> **DESCRIPTION OF THE TASK**:
In the data that follows, how many lines include the string "Schüssel"? Answer with the number alone.
RECORD EXCERPTS below:
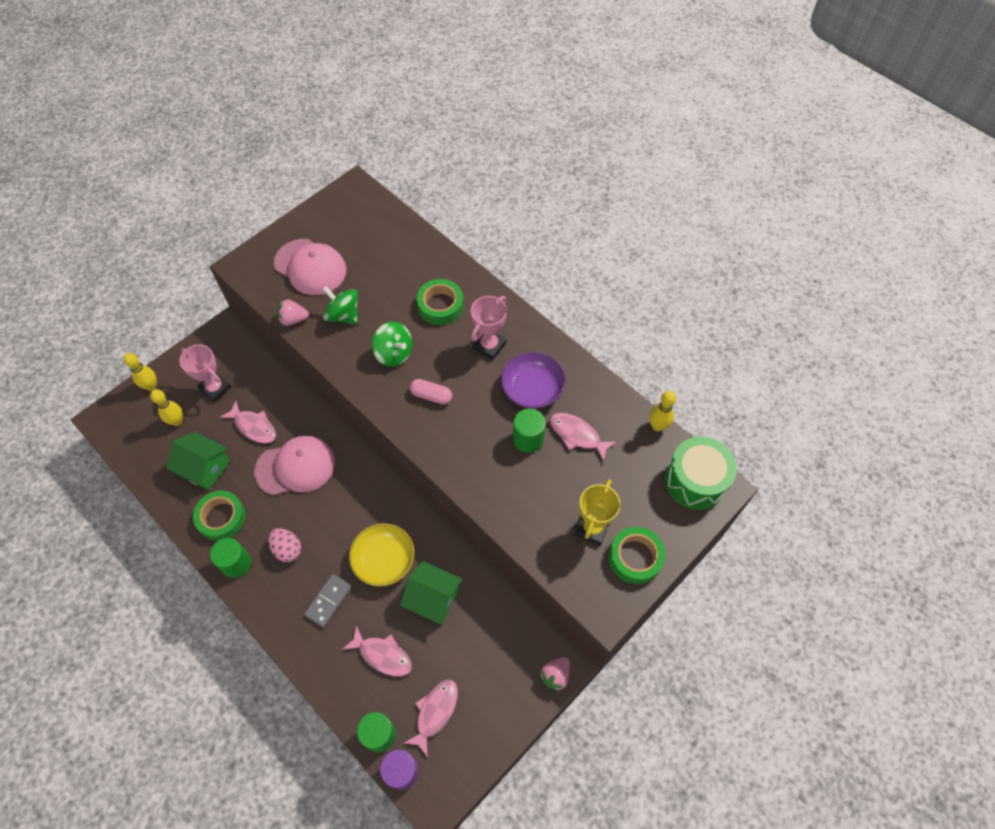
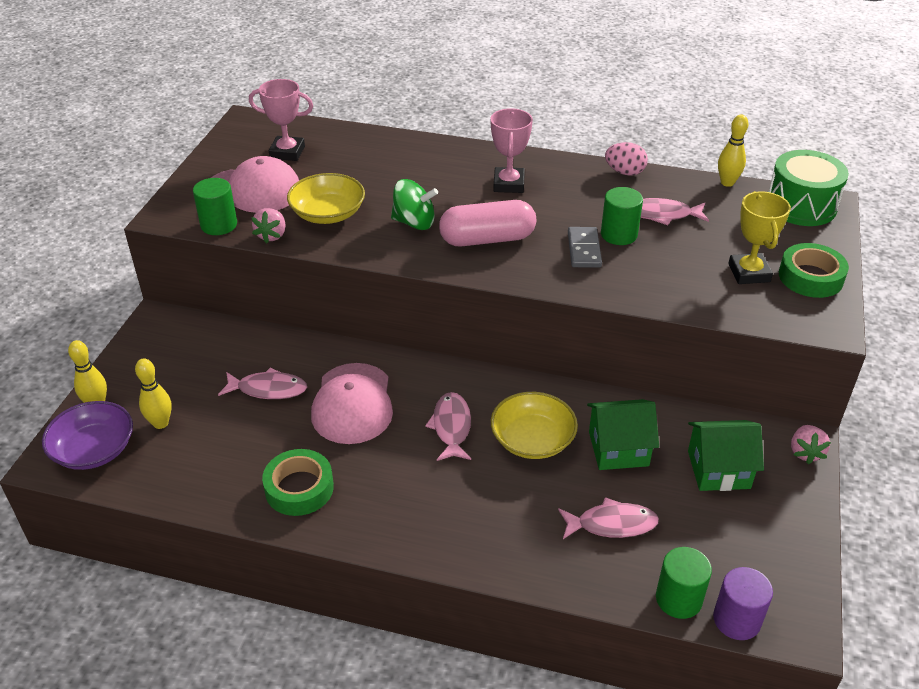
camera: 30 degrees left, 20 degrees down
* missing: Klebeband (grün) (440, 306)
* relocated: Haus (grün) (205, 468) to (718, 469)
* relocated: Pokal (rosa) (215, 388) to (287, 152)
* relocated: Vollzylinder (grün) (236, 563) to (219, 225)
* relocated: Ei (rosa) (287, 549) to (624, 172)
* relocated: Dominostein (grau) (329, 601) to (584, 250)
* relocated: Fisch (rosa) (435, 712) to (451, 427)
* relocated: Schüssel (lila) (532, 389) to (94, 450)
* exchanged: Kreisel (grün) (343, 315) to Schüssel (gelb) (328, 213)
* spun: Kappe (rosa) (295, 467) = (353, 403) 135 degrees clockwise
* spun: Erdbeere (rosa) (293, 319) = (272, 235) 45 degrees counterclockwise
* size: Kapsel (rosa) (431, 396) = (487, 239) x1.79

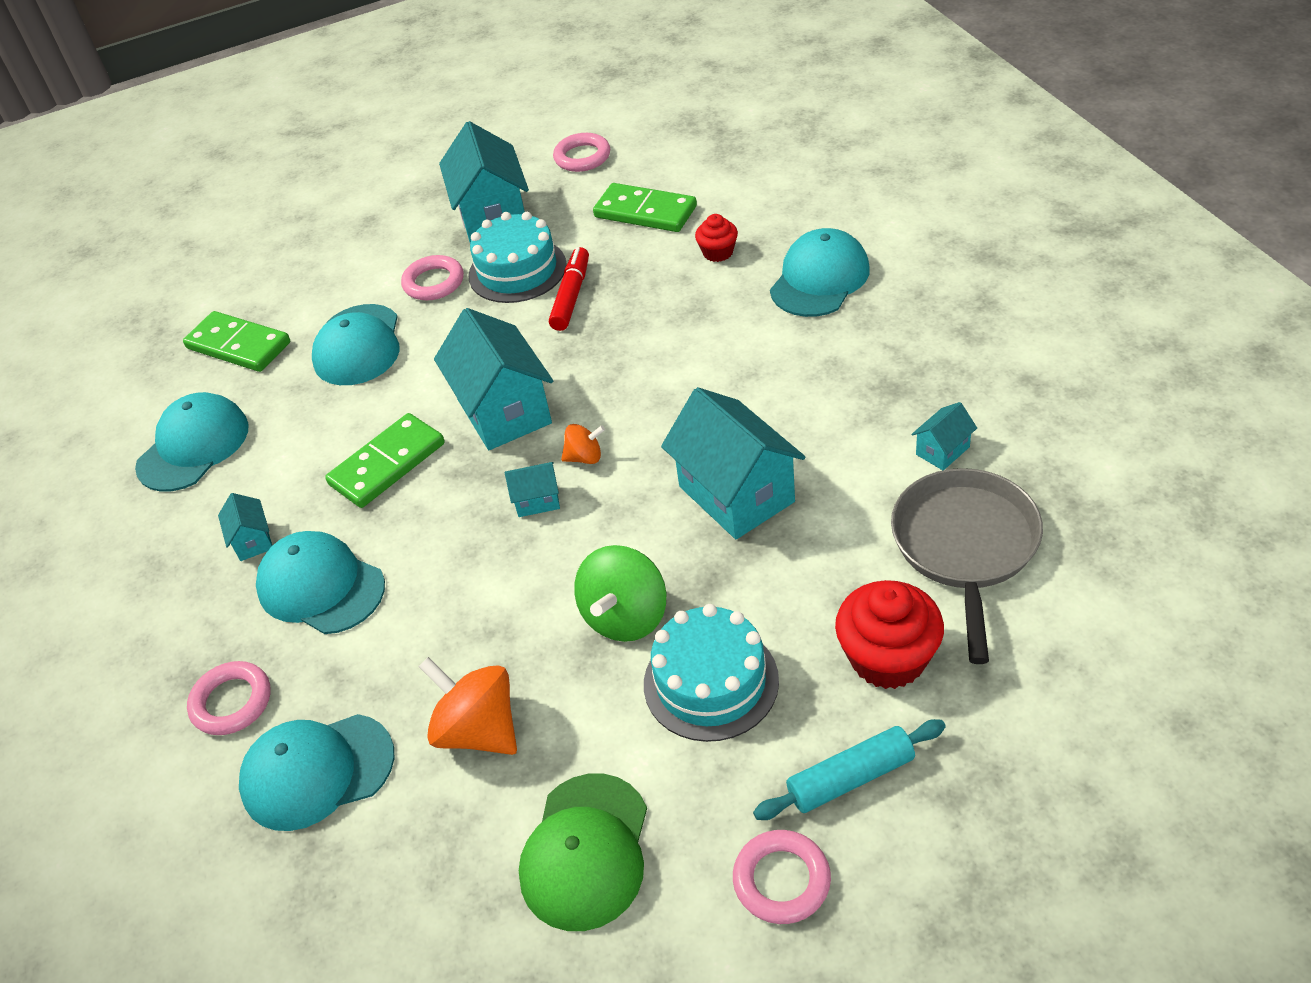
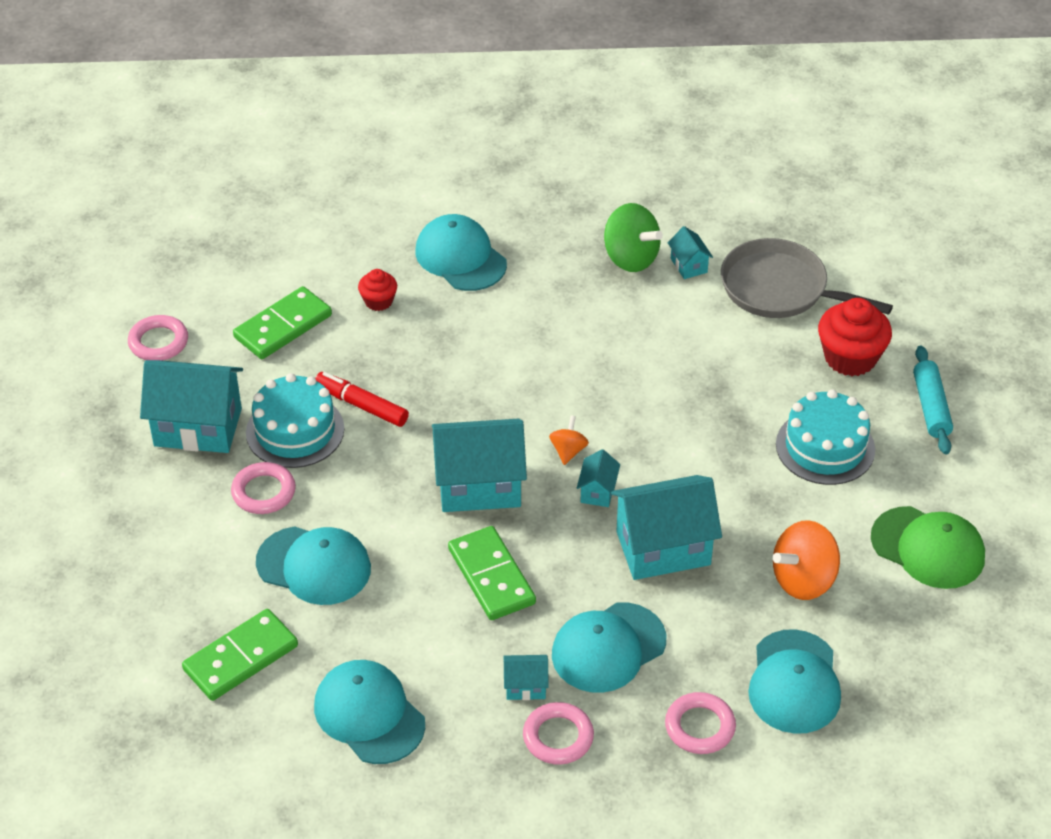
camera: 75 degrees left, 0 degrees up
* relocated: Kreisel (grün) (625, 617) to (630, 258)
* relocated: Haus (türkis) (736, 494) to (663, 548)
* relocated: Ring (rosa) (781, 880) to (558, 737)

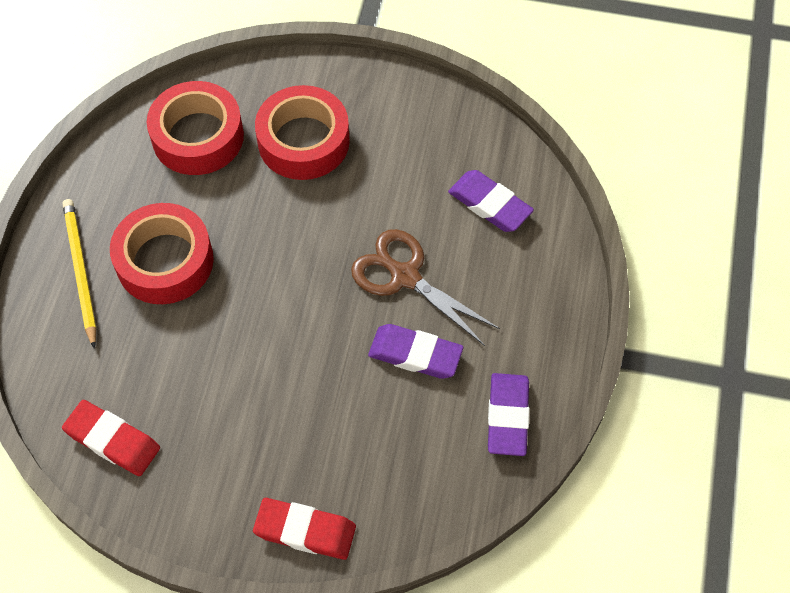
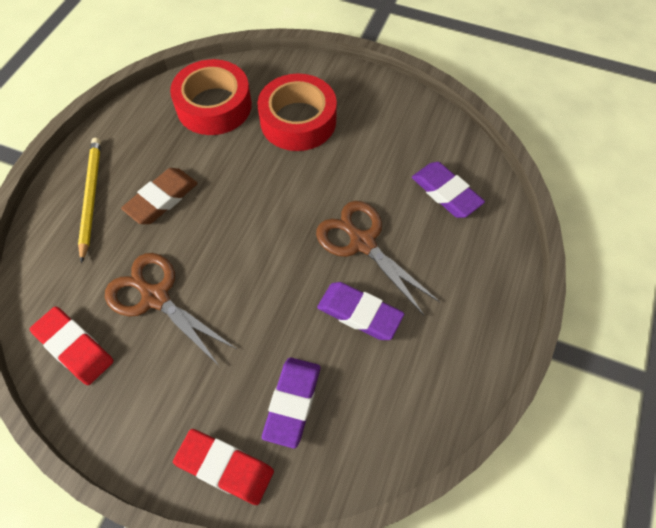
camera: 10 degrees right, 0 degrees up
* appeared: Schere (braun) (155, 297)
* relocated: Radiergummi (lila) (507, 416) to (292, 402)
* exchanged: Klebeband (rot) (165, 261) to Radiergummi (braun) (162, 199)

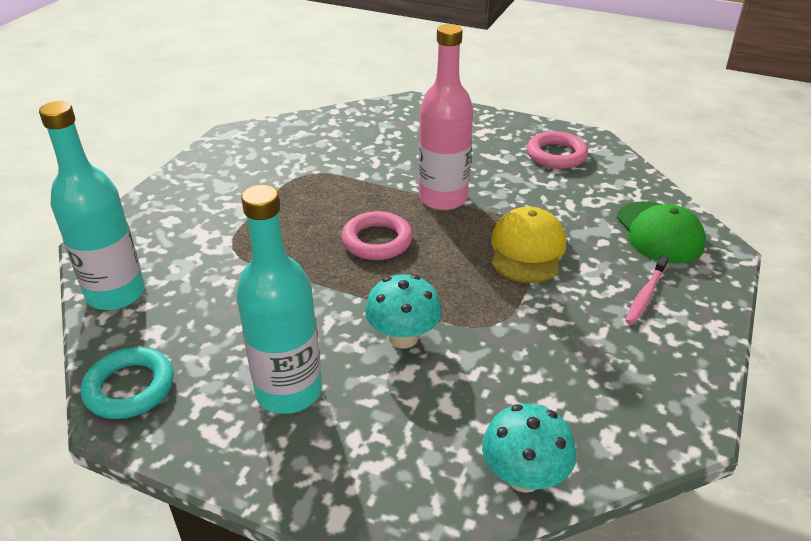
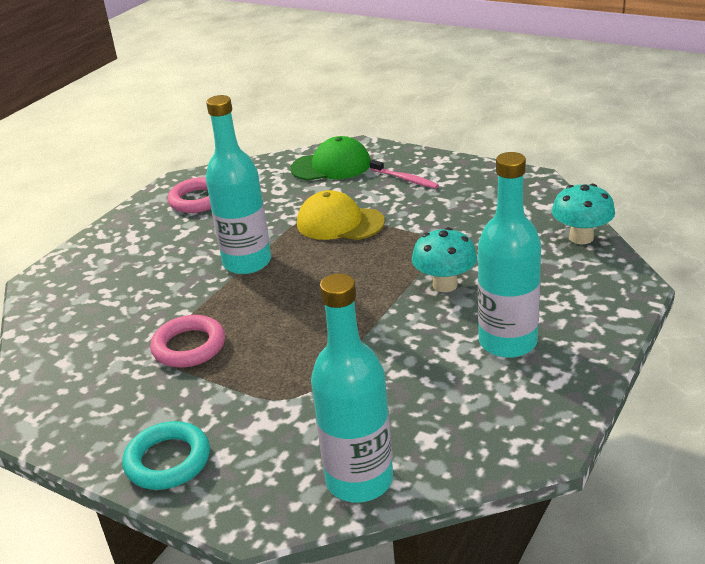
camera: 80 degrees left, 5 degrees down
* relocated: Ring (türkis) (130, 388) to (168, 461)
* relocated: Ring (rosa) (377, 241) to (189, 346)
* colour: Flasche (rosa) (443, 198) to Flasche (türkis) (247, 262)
End of RECORD EXCERPTS.
> **EXPECTED ANSWER**:
2